**Directive**
Search the listing for the word "black" and return each line that contains it.

**Supplied data**
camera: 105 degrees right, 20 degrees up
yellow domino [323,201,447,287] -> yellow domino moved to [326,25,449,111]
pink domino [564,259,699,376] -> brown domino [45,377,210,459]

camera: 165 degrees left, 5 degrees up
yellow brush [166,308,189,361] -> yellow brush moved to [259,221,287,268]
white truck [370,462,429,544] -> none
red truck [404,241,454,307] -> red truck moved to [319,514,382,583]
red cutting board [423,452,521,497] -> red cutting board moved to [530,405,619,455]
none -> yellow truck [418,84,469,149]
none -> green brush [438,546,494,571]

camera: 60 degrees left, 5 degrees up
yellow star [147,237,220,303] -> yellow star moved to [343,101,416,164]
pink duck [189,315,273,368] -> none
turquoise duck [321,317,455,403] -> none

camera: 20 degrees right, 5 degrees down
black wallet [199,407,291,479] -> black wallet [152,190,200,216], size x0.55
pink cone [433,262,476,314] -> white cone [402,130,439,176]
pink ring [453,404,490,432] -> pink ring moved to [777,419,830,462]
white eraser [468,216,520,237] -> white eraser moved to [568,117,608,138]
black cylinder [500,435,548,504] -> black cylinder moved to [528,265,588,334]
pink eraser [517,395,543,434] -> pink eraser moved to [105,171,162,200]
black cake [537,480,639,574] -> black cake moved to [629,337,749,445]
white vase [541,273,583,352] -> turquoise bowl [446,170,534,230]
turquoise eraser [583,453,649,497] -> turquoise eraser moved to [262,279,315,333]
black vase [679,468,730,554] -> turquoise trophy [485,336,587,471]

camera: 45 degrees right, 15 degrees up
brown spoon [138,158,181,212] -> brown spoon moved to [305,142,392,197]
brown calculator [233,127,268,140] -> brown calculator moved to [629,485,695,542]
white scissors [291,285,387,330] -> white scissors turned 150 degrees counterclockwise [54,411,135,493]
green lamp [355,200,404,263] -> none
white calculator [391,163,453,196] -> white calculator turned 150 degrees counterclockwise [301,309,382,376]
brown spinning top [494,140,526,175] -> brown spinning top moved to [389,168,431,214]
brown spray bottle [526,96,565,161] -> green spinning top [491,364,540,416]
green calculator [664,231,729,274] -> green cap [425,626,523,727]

**Task response**
black wallet [199,407,291,479] -> black wallet [152,190,200,216], size x0.55
black cylinder [500,435,548,504] -> black cylinder moved to [528,265,588,334]
black cake [537,480,639,574] -> black cake moved to [629,337,749,445]
black vase [679,468,730,554] -> turquoise trophy [485,336,587,471]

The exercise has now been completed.